[[ Provided entries open ]]
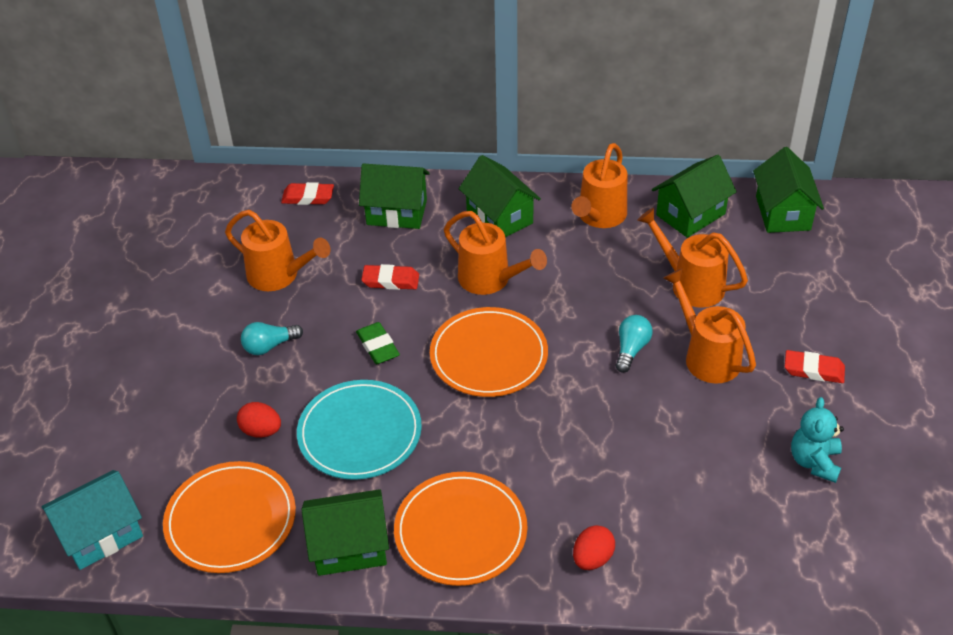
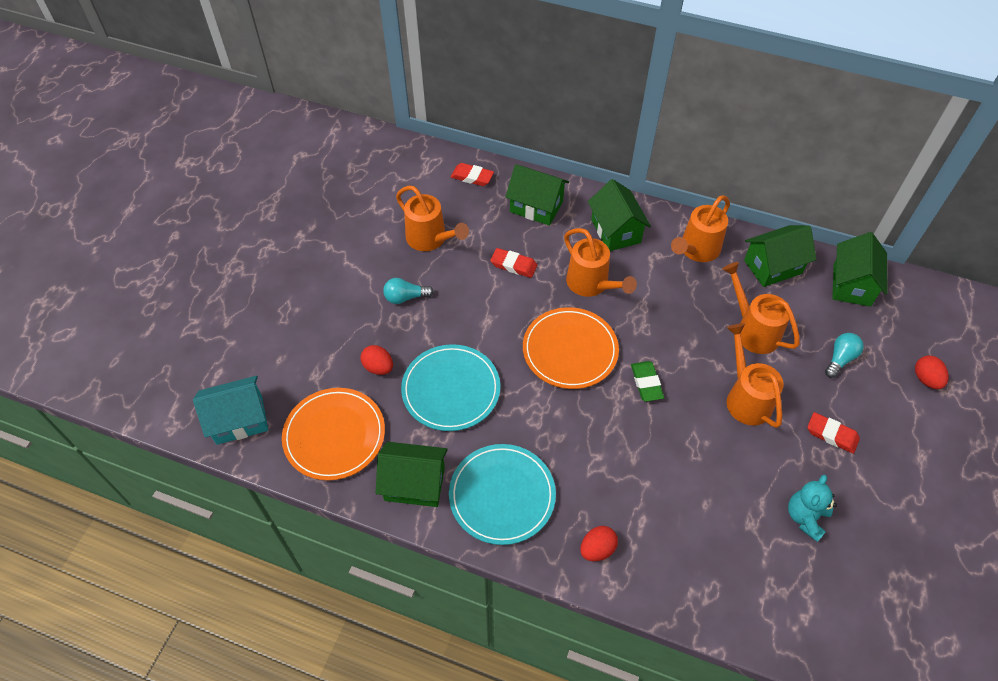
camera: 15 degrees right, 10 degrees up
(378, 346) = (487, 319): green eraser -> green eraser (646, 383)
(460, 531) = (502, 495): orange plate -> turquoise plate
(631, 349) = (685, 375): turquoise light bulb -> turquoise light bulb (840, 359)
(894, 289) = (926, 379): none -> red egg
[[ Provided entries closed ]]
[[ Provided entries open ]]
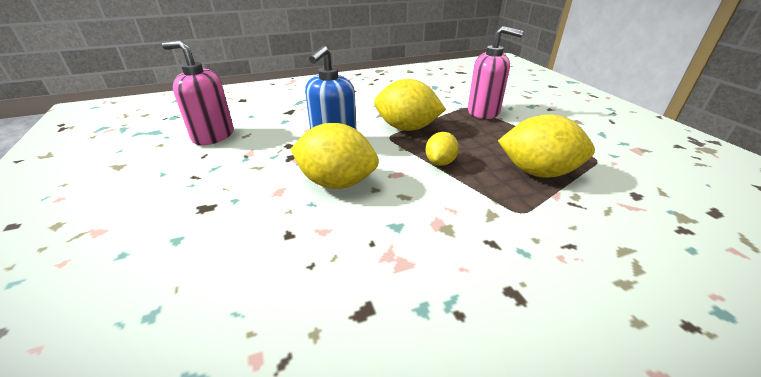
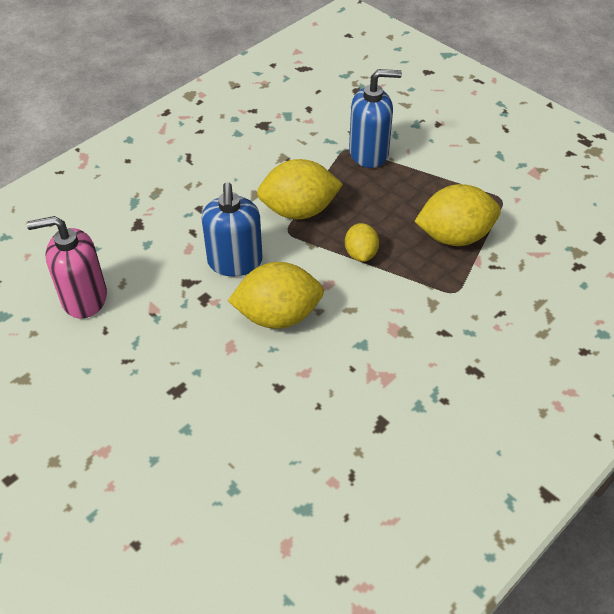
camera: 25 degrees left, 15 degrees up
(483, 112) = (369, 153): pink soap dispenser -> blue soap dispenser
[[ Provided entries closed ]]
Task to complete. In the listing above, find the line with "(378, 346) = (487, 319): green" and the line with "(894, 289) = (926, 379): none -> red egg", then reproduce both and every line between them exactly.

Result for this exercise.
(378, 346) = (487, 319): green eraser -> green eraser (646, 383)
(460, 531) = (502, 495): orange plate -> turquoise plate
(631, 349) = (685, 375): turquoise light bulb -> turquoise light bulb (840, 359)
(894, 289) = (926, 379): none -> red egg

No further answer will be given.